(Dataset content)
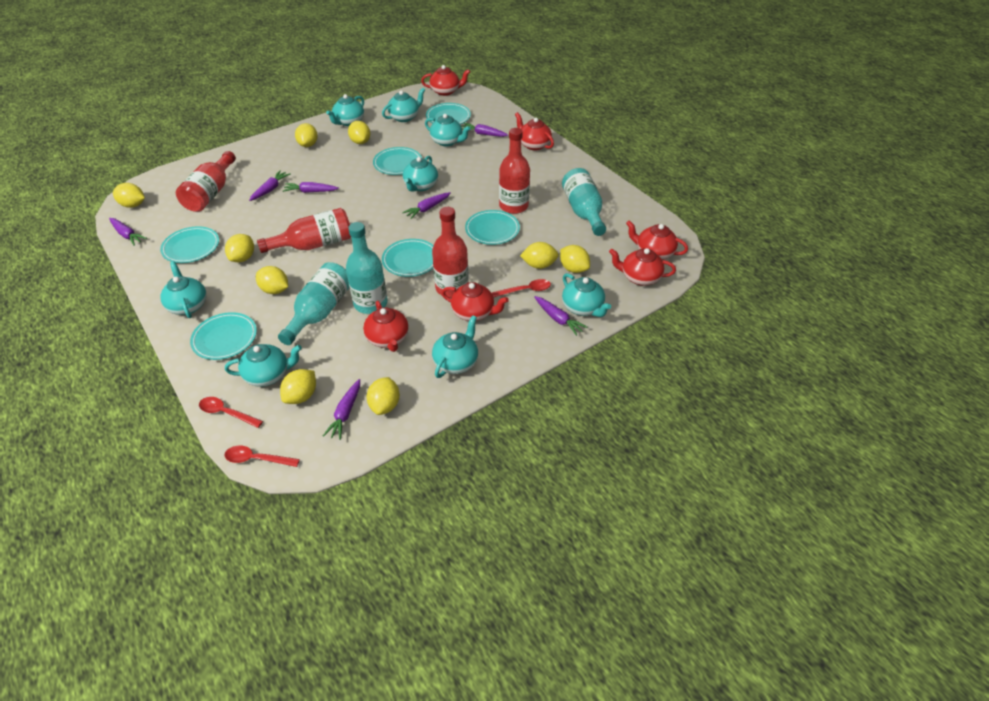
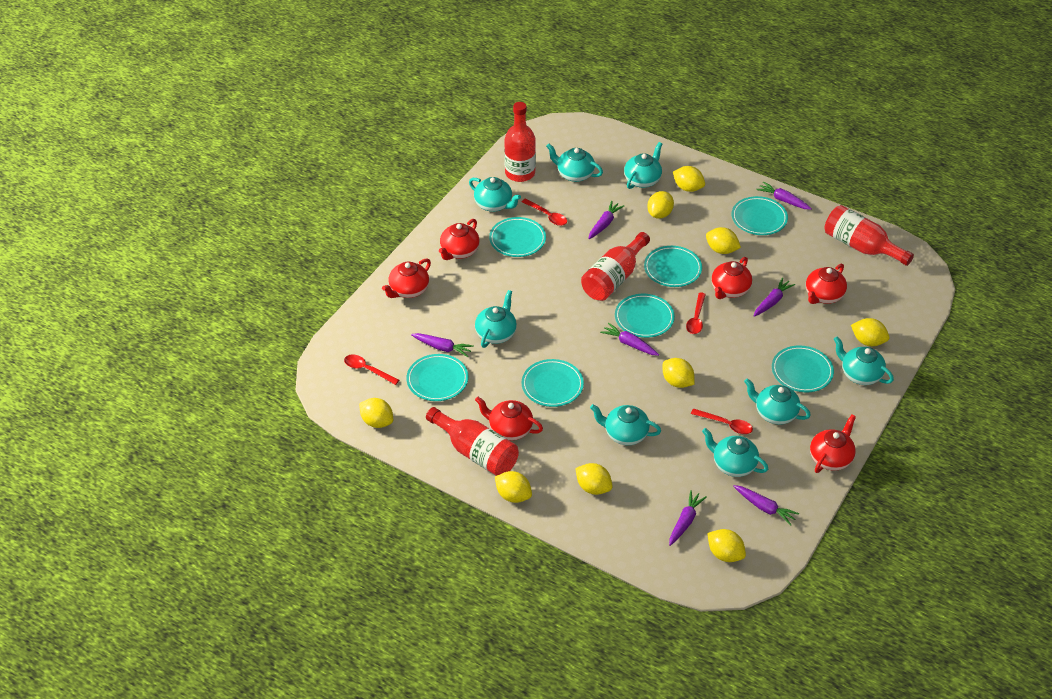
red spoon: 3 -> 4
turquoise bottle: 3 -> 0
turquoise plate: 6 -> 7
(End Dataset content)
Brief:
Give the count of lines in the data above that hold the string "turquoise", with no additional words.

Output for this task:
2